BEGIN
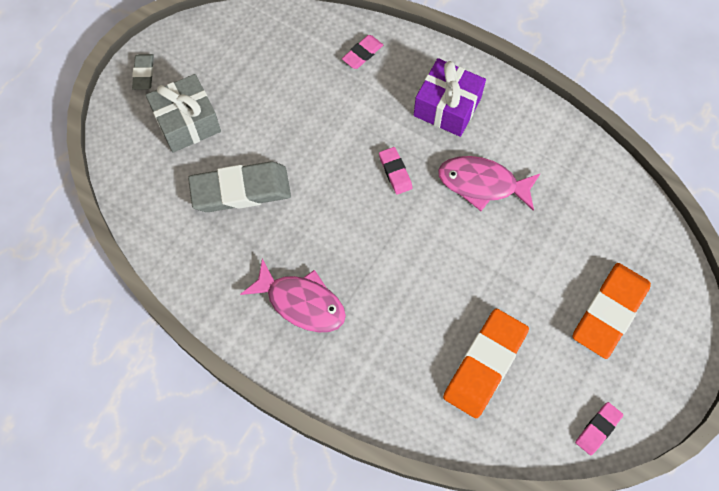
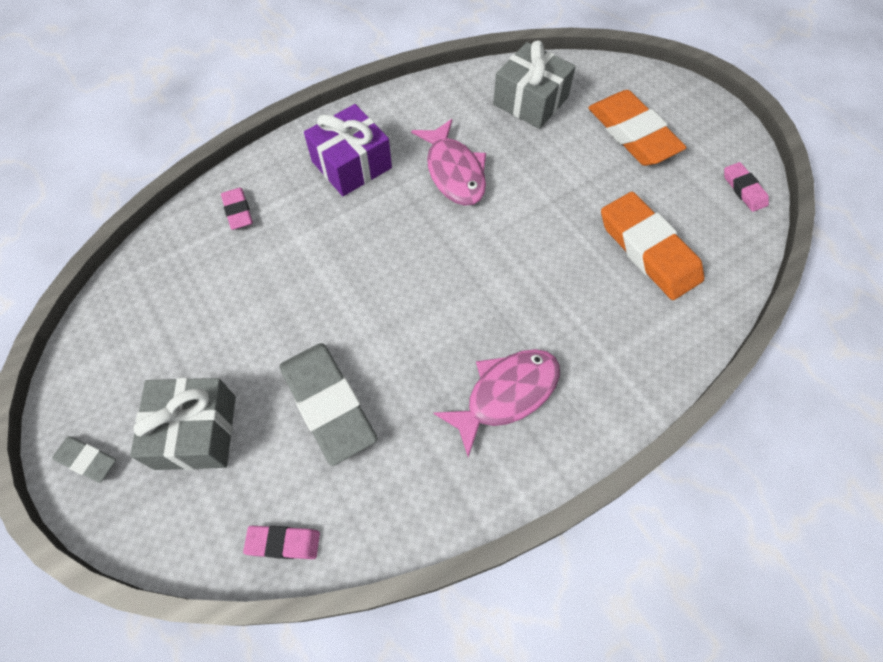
camera: 65 degrees left, 5 degrees down
(240, 190) = (328, 404): grey eraser -> grey eraser turned 45 degrees counterclockwise
(395, 172) = (398, 239): pink eraser -> pink eraser (283, 543)
(482, 184) = (454, 172): pink fish -> pink fish turned 60 degrees counterclockwise
(597, 212) = (530, 101): none -> grey gift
END
■ YOUR TASK: Tail of the listing, starting at the line with "(395, 172) = (398, 239): pink" and ending at the last line: output it exactly and add nothing.

■ REPLY:
(395, 172) = (398, 239): pink eraser -> pink eraser (283, 543)
(482, 184) = (454, 172): pink fish -> pink fish turned 60 degrees counterclockwise
(597, 212) = (530, 101): none -> grey gift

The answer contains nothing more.